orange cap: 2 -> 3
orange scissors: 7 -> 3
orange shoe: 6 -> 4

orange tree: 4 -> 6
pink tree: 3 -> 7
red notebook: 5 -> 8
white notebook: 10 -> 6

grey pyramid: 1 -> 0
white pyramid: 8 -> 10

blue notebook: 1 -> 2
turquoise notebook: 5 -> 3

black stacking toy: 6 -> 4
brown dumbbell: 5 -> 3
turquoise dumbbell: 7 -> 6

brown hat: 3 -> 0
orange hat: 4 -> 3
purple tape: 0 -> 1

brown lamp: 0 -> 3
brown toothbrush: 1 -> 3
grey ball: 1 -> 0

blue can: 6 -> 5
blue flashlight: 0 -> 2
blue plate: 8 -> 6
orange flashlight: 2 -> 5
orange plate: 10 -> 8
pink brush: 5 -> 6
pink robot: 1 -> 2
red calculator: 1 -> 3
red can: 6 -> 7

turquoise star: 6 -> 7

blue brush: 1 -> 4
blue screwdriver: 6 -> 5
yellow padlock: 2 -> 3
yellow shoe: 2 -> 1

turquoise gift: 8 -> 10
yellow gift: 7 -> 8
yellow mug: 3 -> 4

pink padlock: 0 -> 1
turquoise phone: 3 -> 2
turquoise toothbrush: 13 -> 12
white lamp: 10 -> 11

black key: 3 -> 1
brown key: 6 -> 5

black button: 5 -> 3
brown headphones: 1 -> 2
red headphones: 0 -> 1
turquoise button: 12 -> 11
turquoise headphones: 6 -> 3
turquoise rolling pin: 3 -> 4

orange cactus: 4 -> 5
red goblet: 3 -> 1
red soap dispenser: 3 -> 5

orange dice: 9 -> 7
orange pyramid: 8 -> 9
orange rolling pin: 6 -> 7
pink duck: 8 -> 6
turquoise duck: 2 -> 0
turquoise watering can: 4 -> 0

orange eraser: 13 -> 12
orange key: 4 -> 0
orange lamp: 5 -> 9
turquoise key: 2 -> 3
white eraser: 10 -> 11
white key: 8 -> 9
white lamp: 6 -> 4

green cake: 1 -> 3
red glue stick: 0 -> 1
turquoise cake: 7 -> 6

Problem statement: From the entries above, copy every line where the word "flashlight" shows up.

Result for this exercise:
blue flashlight: 0 -> 2
orange flashlight: 2 -> 5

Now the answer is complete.